ABOUT THIS TASK. Find the line containing "brown rocket: 1 -> 3". Retype it and every line after it through the end of the entries, exactly as written, with nothing added.

Source data
____________

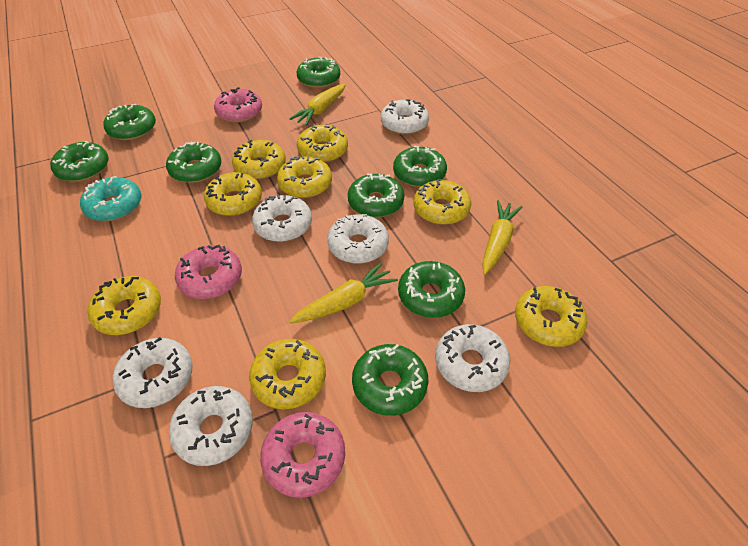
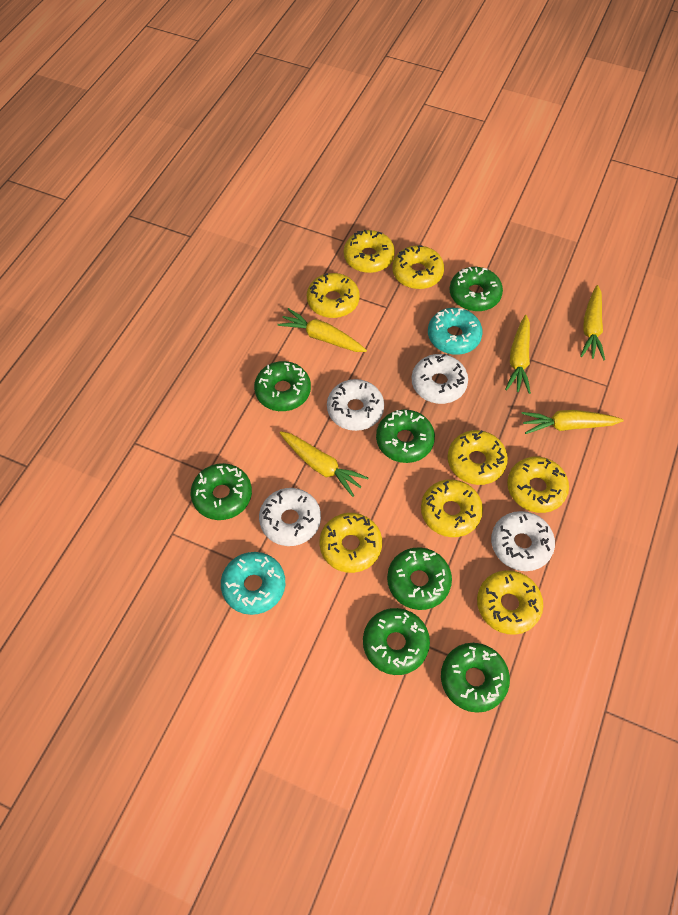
green donut: 8 -> 7
pink donut: 3 -> 0
turquoise donut: 1 -> 2
white donut: 6 -> 4
yellow carrot: 3 -> 5

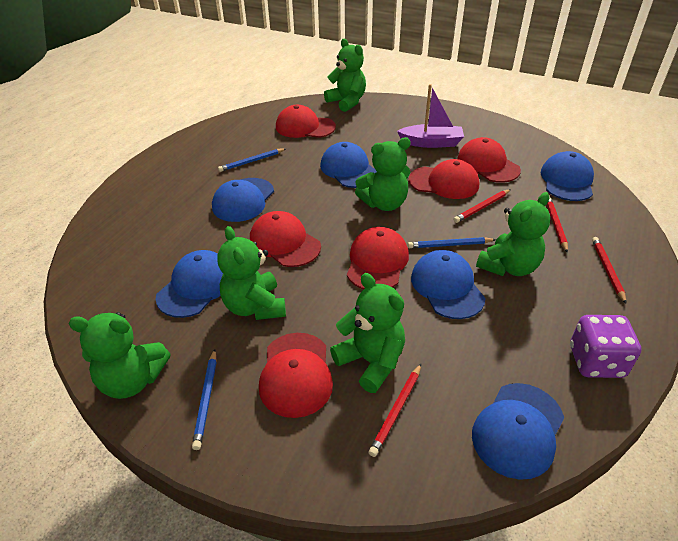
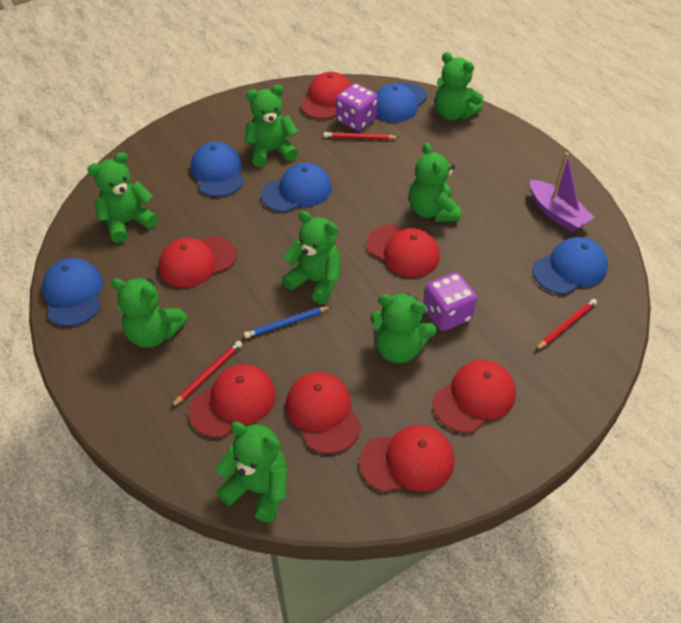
blue cap: 6 -> 5
blue pencil: 3 -> 1
green teddy bear: 6 -> 8
purple dice: 1 -> 2
red cap: 6 -> 7
red pencil: 4 -> 3

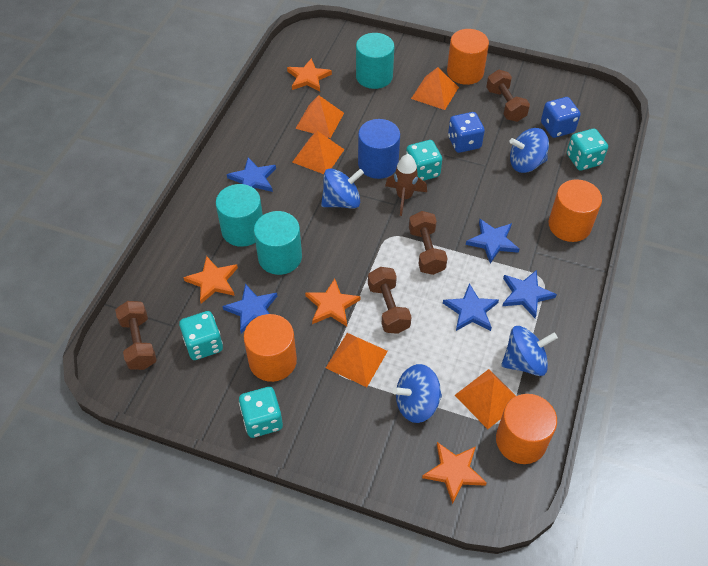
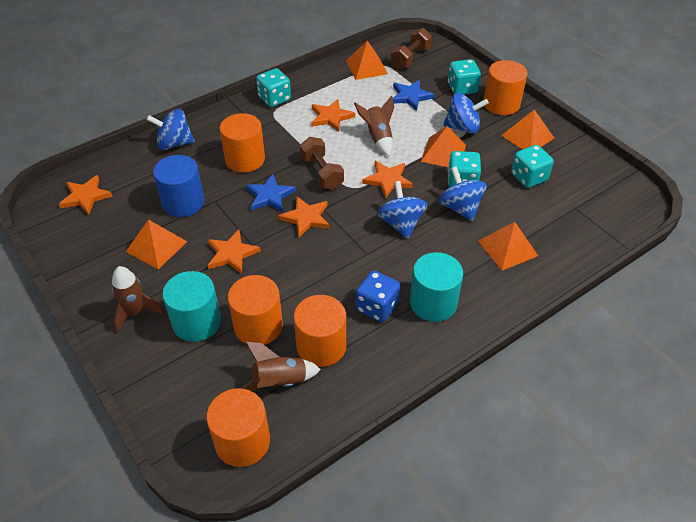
blue dice: 2 -> 1
blue star: 5 -> 2
brown dumbbell: 4 -> 2
brown rocket: 1 -> 3
orange cylinder: 4 -> 5
orange star: 4 -> 5
turquoise cylinder: 3 -> 2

____________

ANSWER AREA.
brown rocket: 1 -> 3
orange cylinder: 4 -> 5
orange star: 4 -> 5
turquoise cylinder: 3 -> 2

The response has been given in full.